== Segment start ==

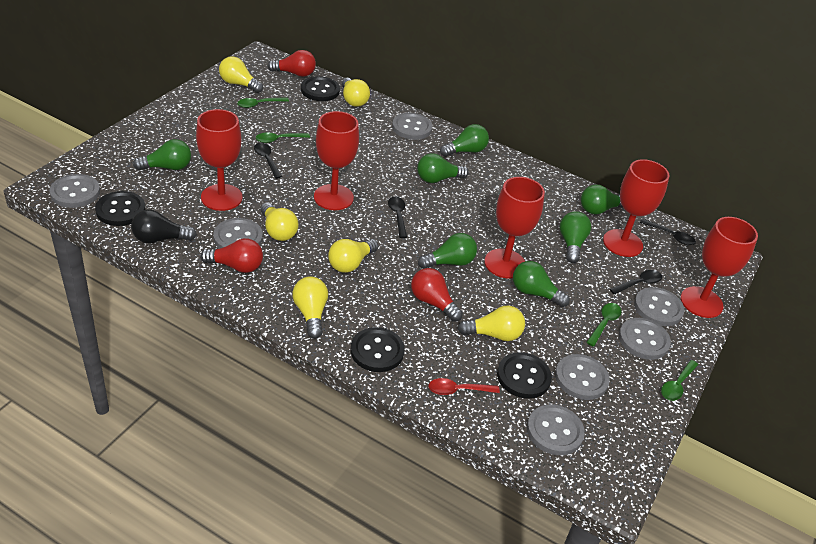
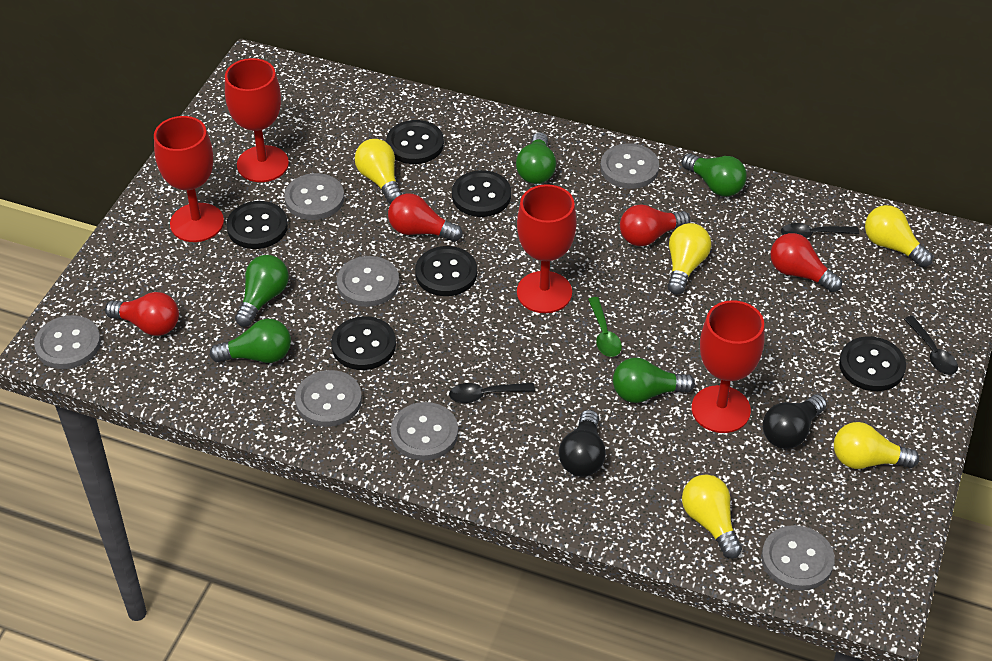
black button: 4 -> 6
black light bulb: 1 -> 2
black spoon: 4 -> 3
green light bulb: 7 -> 5
green spoon: 4 -> 1
red goblet: 5 -> 4
red light bulb: 3 -> 4
red spoon: 1 -> 0
yellow light bulb: 6 -> 5

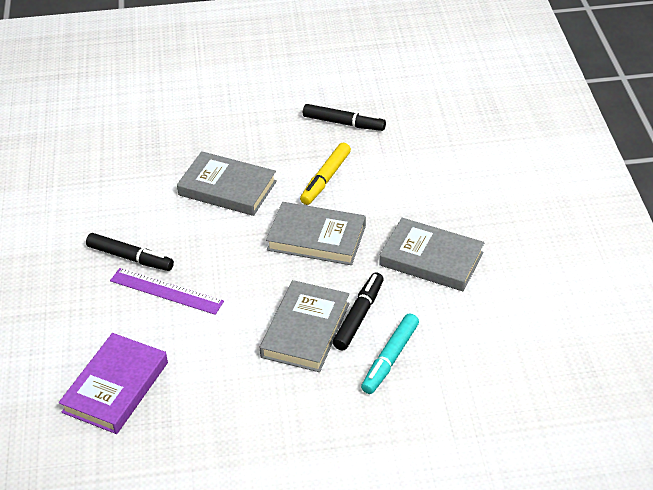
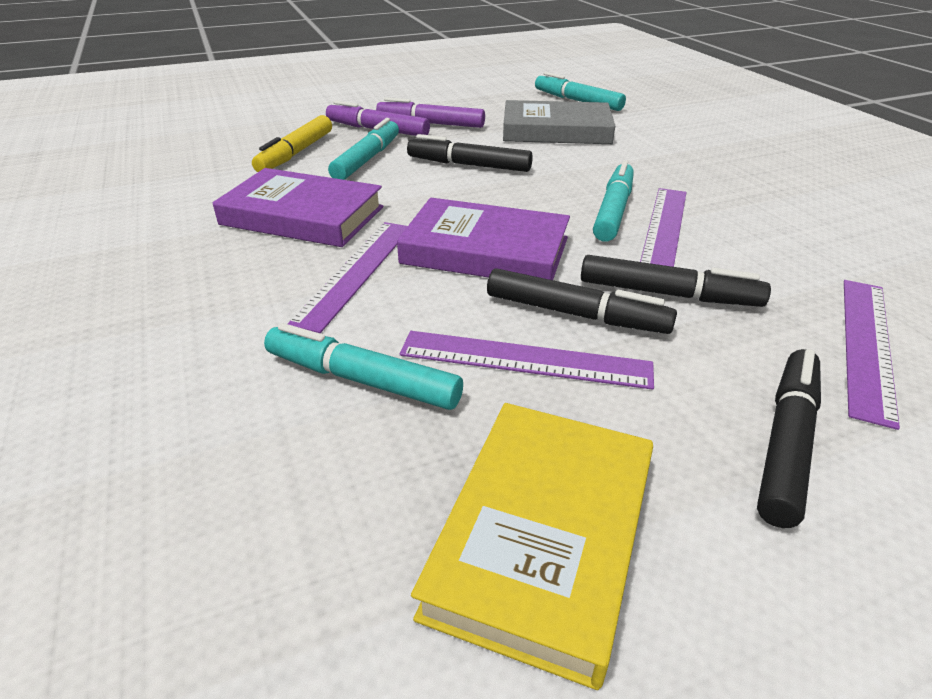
black marker: 3 -> 4
grey book: 4 -> 1
purple book: 1 -> 2
purple marker: 0 -> 2
purple ruler: 1 -> 4
turquoise marker: 1 -> 4
yellow book: 0 -> 1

== Segment end ==

TASK OBJECTIVE =
Give back exactly the lines from the one containing "purple ruler: 1 -> 4" to the end of the material, both ends included.

TASK OUTPUT =
purple ruler: 1 -> 4
turquoise marker: 1 -> 4
yellow book: 0 -> 1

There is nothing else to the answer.